Directions for this task:
With the pictures removed, write out the data below exactly.

Information:

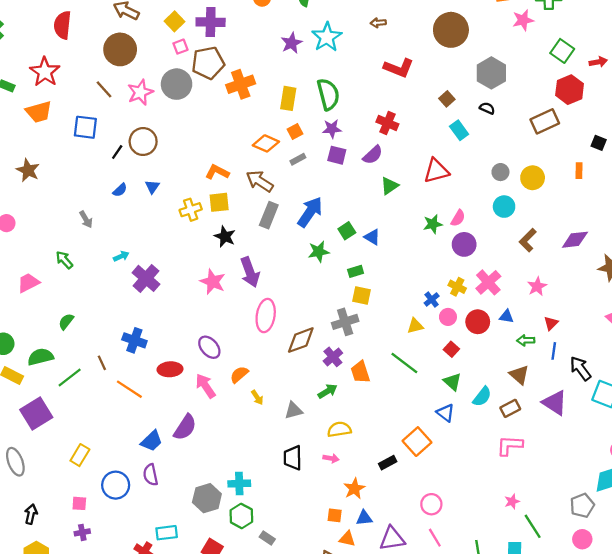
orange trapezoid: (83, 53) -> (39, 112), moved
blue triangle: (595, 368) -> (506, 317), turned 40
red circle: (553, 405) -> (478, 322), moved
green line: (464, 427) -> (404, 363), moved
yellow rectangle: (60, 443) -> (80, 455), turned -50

Solution to this exercise:
orange trapezoid: (83, 53) -> (39, 112), moved
blue triangle: (595, 368) -> (506, 317), turned 40
red circle: (553, 405) -> (478, 322), moved
green line: (464, 427) -> (404, 363), moved
yellow rectangle: (60, 443) -> (80, 455), turned -50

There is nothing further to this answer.